Entries drawn from a collection:
------------------------------

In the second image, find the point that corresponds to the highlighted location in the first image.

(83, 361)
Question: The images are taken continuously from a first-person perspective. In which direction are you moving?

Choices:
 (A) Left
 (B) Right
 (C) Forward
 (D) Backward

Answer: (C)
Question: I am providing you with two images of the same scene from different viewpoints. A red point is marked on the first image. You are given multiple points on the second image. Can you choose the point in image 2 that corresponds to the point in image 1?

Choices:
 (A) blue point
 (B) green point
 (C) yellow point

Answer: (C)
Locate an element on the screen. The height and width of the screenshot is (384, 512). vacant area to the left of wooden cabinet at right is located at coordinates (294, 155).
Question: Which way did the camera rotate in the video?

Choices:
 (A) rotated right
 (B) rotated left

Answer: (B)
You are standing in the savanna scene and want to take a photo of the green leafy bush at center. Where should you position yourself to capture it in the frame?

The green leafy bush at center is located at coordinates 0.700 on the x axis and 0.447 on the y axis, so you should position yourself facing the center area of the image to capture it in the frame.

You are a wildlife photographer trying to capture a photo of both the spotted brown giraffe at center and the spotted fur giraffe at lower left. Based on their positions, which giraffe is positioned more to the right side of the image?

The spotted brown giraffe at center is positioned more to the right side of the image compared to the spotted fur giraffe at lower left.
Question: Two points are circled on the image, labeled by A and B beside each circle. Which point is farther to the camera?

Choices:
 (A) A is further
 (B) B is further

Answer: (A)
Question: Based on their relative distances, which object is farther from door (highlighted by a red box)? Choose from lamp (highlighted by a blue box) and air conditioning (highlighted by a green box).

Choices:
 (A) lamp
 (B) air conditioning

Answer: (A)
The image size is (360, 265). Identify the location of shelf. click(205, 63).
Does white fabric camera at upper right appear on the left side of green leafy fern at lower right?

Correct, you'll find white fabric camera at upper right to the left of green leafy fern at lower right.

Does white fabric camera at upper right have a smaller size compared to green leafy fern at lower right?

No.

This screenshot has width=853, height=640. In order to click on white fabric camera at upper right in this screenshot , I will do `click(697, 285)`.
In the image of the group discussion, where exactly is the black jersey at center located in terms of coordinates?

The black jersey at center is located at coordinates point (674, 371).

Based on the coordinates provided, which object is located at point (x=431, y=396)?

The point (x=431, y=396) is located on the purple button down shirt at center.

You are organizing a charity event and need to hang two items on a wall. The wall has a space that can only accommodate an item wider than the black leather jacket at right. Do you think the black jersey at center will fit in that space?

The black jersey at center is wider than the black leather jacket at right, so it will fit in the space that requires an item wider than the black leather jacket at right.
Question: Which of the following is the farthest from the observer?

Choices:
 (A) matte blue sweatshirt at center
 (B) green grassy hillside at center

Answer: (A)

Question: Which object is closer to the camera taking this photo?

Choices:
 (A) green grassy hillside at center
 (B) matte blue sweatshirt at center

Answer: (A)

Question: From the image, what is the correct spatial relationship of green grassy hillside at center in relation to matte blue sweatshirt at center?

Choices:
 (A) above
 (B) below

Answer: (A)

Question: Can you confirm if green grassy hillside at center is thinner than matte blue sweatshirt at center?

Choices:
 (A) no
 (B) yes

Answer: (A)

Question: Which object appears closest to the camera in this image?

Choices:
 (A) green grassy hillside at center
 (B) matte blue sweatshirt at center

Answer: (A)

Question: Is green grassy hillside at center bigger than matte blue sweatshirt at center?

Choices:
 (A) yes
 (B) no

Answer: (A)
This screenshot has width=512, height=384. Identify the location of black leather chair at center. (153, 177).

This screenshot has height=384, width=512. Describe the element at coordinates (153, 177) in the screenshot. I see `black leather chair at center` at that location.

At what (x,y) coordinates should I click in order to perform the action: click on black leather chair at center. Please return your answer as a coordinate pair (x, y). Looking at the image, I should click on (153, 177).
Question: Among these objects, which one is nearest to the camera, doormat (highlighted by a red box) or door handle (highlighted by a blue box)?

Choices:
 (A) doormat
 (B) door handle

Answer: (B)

------------------------------

(Given exercise) Retype all of the items above line for line, with no changes to wording, numbers, or punctuation.

(Answer to the problem)
In the second image, find the point that corresponds to the highlighted location in the first image.

(83, 361)
Question: The images are taken continuously from a first-person perspective. In which direction are you moving?

Choices:
 (A) Left
 (B) Right
 (C) Forward
 (D) Backward

Answer: (C)
Question: I am providing you with two images of the same scene from different viewpoints. A red point is marked on the first image. You are given multiple points on the second image. Can you choose the point in image 2 that corresponds to the point in image 1?

Choices:
 (A) blue point
 (B) green point
 (C) yellow point

Answer: (C)
Locate an element on the screen. The height and width of the screenshot is (384, 512). vacant area to the left of wooden cabinet at right is located at coordinates (294, 155).
Question: Which way did the camera rotate in the video?

Choices:
 (A) rotated right
 (B) rotated left

Answer: (B)
You are standing in the savanna scene and want to take a photo of the green leafy bush at center. Where should you position yourself to capture it in the frame?

The green leafy bush at center is located at coordinates 0.700 on the x axis and 0.447 on the y axis, so you should position yourself facing the center area of the image to capture it in the frame.

You are a wildlife photographer trying to capture a photo of both the spotted brown giraffe at center and the spotted fur giraffe at lower left. Based on their positions, which giraffe is positioned more to the right side of the image?

The spotted brown giraffe at center is positioned more to the right side of the image compared to the spotted fur giraffe at lower left.
Question: Two points are circled on the image, labeled by A and B beside each circle. Which point is farther to the camera?

Choices:
 (A) A is further
 (B) B is further

Answer: (A)
Question: Based on their relative distances, which object is farther from door (highlighted by a red box)? Choose from lamp (highlighted by a blue box) and air conditioning (highlighted by a green box).

Choices:
 (A) lamp
 (B) air conditioning

Answer: (A)
The image size is (360, 265). Identify the location of shelf. click(205, 63).
Does white fabric camera at upper right appear on the left side of green leafy fern at lower right?

Correct, you'll find white fabric camera at upper right to the left of green leafy fern at lower right.

Does white fabric camera at upper right have a smaller size compared to green leafy fern at lower right?

No.

This screenshot has width=853, height=640. In order to click on white fabric camera at upper right in this screenshot , I will do `click(697, 285)`.
In the image of the group discussion, where exactly is the black jersey at center located in terms of coordinates?

The black jersey at center is located at coordinates point (674, 371).

Based on the coordinates provided, which object is located at point (x=431, y=396)?

The point (x=431, y=396) is located on the purple button down shirt at center.

You are organizing a charity event and need to hang two items on a wall. The wall has a space that can only accommodate an item wider than the black leather jacket at right. Do you think the black jersey at center will fit in that space?

The black jersey at center is wider than the black leather jacket at right, so it will fit in the space that requires an item wider than the black leather jacket at right.
Question: Which of the following is the farthest from the observer?

Choices:
 (A) matte blue sweatshirt at center
 (B) green grassy hillside at center

Answer: (A)

Question: Which object is closer to the camera taking this photo?

Choices:
 (A) green grassy hillside at center
 (B) matte blue sweatshirt at center

Answer: (A)

Question: From the image, what is the correct spatial relationship of green grassy hillside at center in relation to matte blue sweatshirt at center?

Choices:
 (A) above
 (B) below

Answer: (A)

Question: Can you confirm if green grassy hillside at center is thinner than matte blue sweatshirt at center?

Choices:
 (A) no
 (B) yes

Answer: (A)

Question: Which object appears closest to the camera in this image?

Choices:
 (A) green grassy hillside at center
 (B) matte blue sweatshirt at center

Answer: (A)

Question: Is green grassy hillside at center bigger than matte blue sweatshirt at center?

Choices:
 (A) yes
 (B) no

Answer: (A)
This screenshot has width=512, height=384. Identify the location of black leather chair at center. (153, 177).

This screenshot has height=384, width=512. Describe the element at coordinates (153, 177) in the screenshot. I see `black leather chair at center` at that location.

At what (x,y) coordinates should I click in order to perform the action: click on black leather chair at center. Please return your answer as a coordinate pair (x, y). Looking at the image, I should click on (153, 177).
Question: Among these objects, which one is nearest to the camera, doormat (highlighted by a red box) or door handle (highlighted by a blue box)?

Choices:
 (A) doormat
 (B) door handle

Answer: (B)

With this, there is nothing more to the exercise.